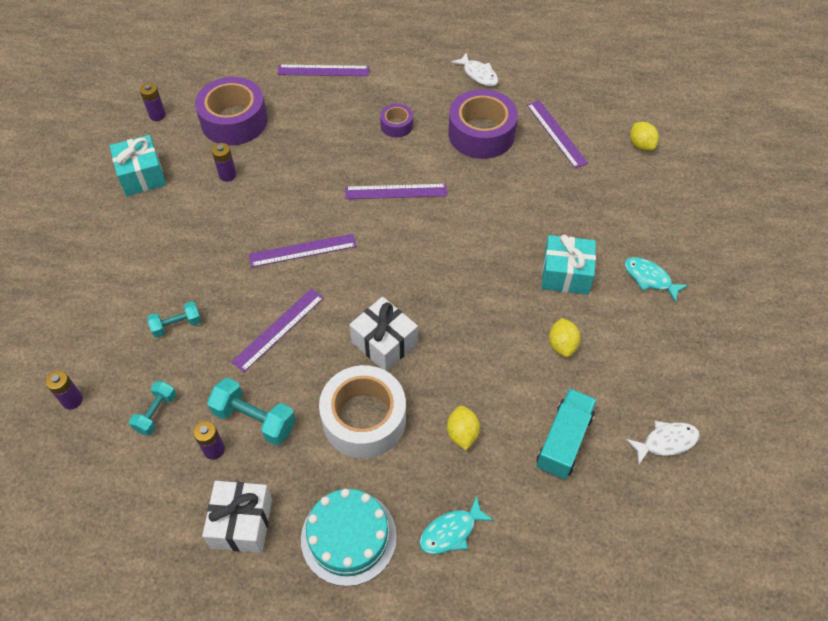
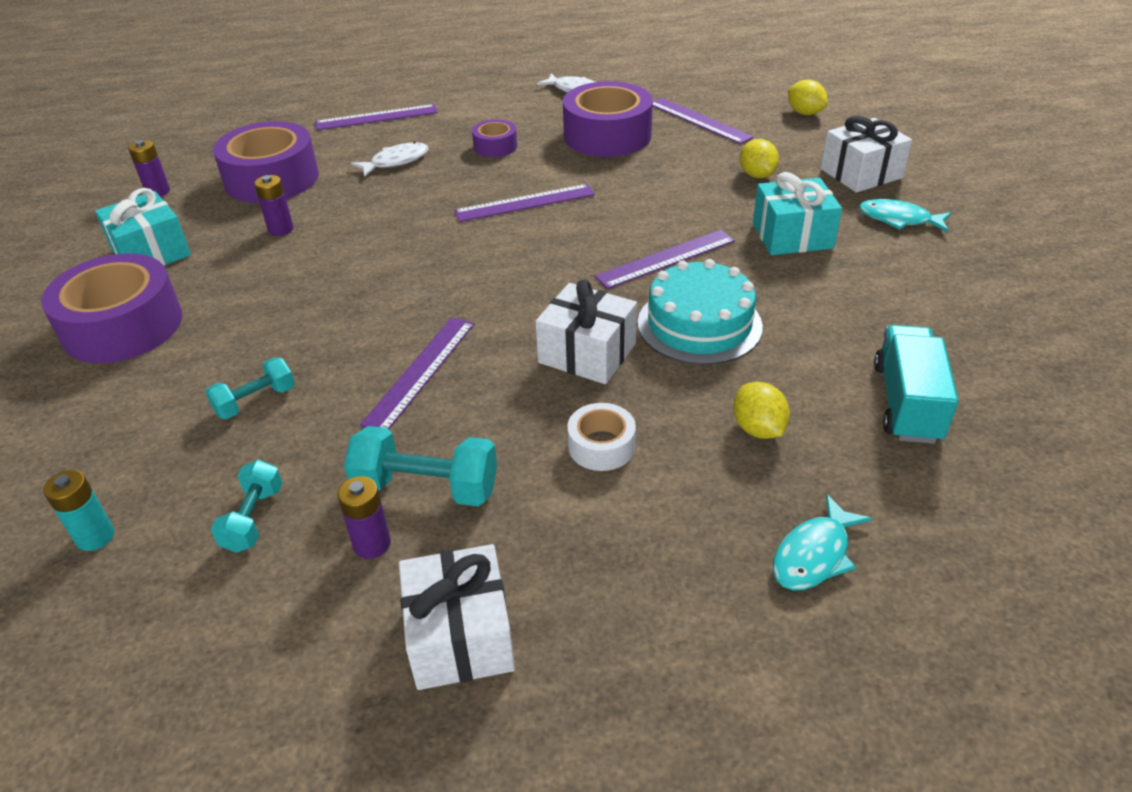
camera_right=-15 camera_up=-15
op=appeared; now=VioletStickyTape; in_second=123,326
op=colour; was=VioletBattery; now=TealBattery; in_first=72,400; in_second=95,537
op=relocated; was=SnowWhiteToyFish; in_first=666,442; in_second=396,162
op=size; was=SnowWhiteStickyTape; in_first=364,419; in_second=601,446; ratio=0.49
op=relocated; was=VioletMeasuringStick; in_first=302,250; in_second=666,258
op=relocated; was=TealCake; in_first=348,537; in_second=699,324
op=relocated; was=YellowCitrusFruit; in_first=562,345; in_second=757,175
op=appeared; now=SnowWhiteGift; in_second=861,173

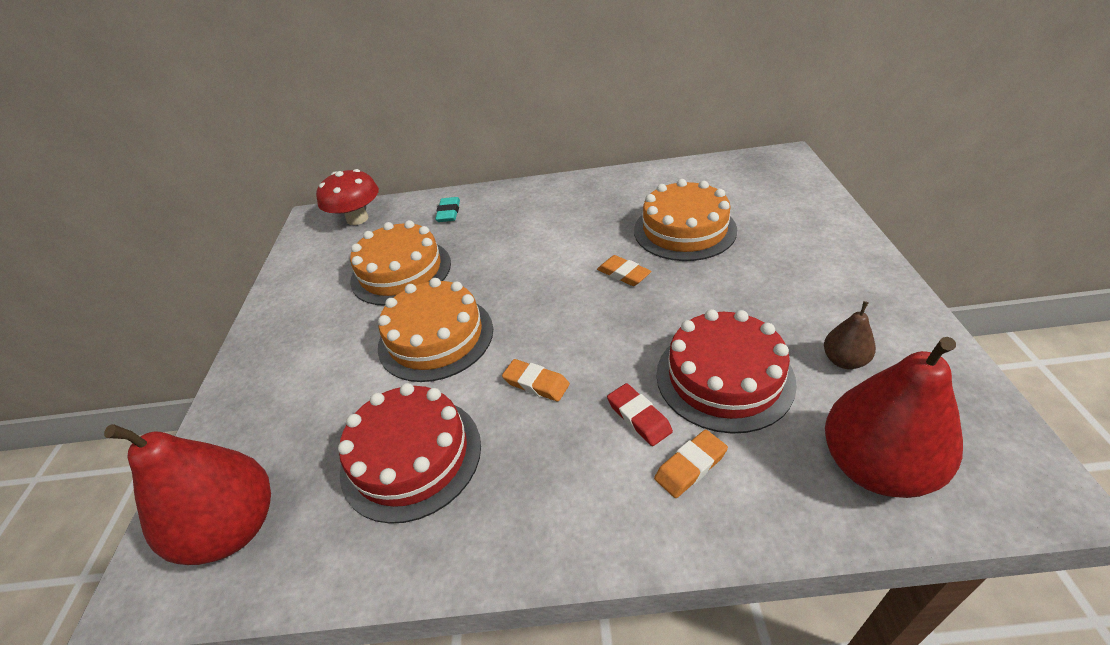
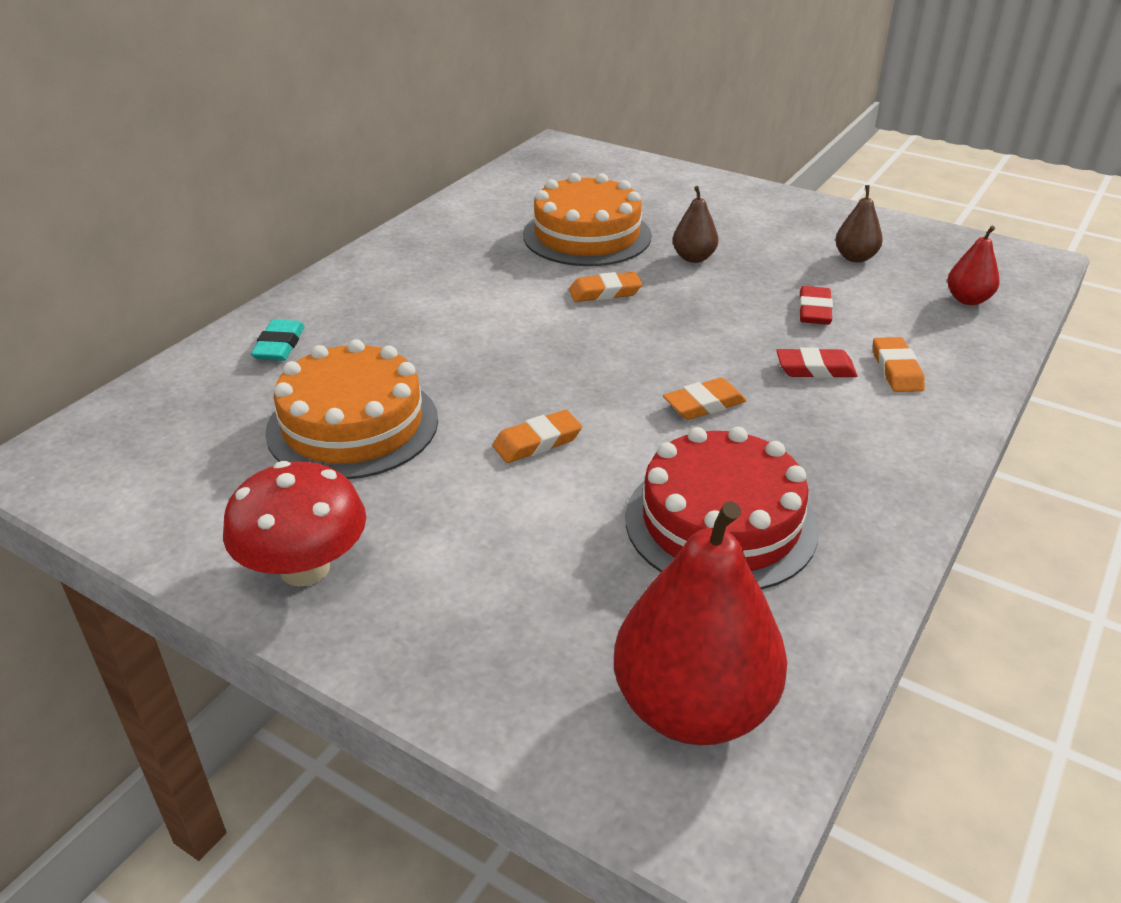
camera_right=-60 camera_up=-5
op=relocated; was=CrimsonToadstool; in_first=357,219; in_second=305,568
op=spun; was=TealEraser; in_first=449,212; in_second=279,345; clockwise=60
op=exchanged; was=BrightOrangeCake; now=BrightOrangeEraser; in_first=436,337; in_second=537,442
op=appeared; now=DarkBrownPearFruit; in_second=693,258
op=exchanged; was=CrimsonCake; now=CrimsonEraser; in_first=724,377; in_second=814,310
op=size; was=CrimsonPearFruit; in_first=875,466; in_second=967,300; ratio=0.48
━━━
**Exercise goal:**
Copy out all the data without changing anything, and drop the pictures.

**Response to the task:**
camera_right=-15 camera_up=-15
op=appeared; now=VioletStickyTape; in_second=123,326
op=colour; was=VioletBattery; now=TealBattery; in_first=72,400; in_second=95,537
op=relocated; was=SnowWhiteToyFish; in_first=666,442; in_second=396,162
op=size; was=SnowWhiteStickyTape; in_first=364,419; in_second=601,446; ratio=0.49
op=relocated; was=VioletMeasuringStick; in_first=302,250; in_second=666,258
op=relocated; was=TealCake; in_first=348,537; in_second=699,324
op=relocated; was=YellowCitrusFruit; in_first=562,345; in_second=757,175
op=appeared; now=SnowWhiteGift; in_second=861,173

camera_right=-60 camera_up=-5
op=relocated; was=CrimsonToadstool; in_first=357,219; in_second=305,568
op=spun; was=TealEraser; in_first=449,212; in_second=279,345; clockwise=60
op=exchanged; was=BrightOrangeCake; now=BrightOrangeEraser; in_first=436,337; in_second=537,442
op=appeared; now=DarkBrownPearFruit; in_second=693,258
op=exchanged; was=CrimsonCake; now=CrimsonEraser; in_first=724,377; in_second=814,310
op=size; was=CrimsonPearFruit; in_first=875,466; in_second=967,300; ratio=0.48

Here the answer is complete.